■ EXERCISE ■
Lines from the first one down to the one containing "GreyStar (559,232) => nothing" in the data below are the only ones needed; please return them exactly, both ends included.

#### EXCERPTED RECORDS ####

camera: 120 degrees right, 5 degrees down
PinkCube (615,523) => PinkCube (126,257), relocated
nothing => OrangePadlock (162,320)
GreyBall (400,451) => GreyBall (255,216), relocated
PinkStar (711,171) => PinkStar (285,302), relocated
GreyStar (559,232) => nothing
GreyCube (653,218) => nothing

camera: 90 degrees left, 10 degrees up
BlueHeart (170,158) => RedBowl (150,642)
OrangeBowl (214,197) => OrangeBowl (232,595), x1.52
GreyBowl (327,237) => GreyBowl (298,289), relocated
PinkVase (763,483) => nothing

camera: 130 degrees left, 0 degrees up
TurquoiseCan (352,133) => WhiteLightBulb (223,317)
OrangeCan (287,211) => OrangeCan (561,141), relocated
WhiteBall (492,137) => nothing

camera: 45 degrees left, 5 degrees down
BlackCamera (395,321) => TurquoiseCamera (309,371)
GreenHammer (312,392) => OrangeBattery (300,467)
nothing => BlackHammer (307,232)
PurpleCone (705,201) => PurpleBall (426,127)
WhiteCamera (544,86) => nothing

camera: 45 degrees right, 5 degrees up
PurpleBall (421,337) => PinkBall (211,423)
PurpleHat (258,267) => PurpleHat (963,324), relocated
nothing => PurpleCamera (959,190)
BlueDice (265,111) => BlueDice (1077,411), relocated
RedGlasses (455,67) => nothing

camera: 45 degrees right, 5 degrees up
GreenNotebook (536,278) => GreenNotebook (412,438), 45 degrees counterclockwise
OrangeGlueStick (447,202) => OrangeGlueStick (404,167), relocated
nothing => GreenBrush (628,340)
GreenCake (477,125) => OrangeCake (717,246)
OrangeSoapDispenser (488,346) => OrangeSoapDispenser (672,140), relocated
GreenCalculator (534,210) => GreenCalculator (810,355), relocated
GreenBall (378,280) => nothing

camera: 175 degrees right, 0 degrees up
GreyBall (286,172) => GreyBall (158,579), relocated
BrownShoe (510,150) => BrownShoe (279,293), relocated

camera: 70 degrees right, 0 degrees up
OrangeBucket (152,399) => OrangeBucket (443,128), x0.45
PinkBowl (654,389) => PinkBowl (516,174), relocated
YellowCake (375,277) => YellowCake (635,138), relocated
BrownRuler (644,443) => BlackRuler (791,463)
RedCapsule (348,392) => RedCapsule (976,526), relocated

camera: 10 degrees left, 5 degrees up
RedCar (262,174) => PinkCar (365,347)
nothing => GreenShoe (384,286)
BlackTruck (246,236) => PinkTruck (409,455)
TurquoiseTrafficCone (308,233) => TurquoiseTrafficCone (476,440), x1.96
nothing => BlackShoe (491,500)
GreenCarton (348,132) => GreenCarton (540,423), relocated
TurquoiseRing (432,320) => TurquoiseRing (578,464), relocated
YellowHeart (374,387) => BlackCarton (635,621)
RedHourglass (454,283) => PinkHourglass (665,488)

####

■ TASK RESPONSE ■
camera: 120 degrees right, 5 degrees down
PinkCube (615,523) => PinkCube (126,257), relocated
nothing => OrangePadlock (162,320)
GreyBall (400,451) => GreyBall (255,216), relocated
PinkStar (711,171) => PinkStar (285,302), relocated
GreyStar (559,232) => nothing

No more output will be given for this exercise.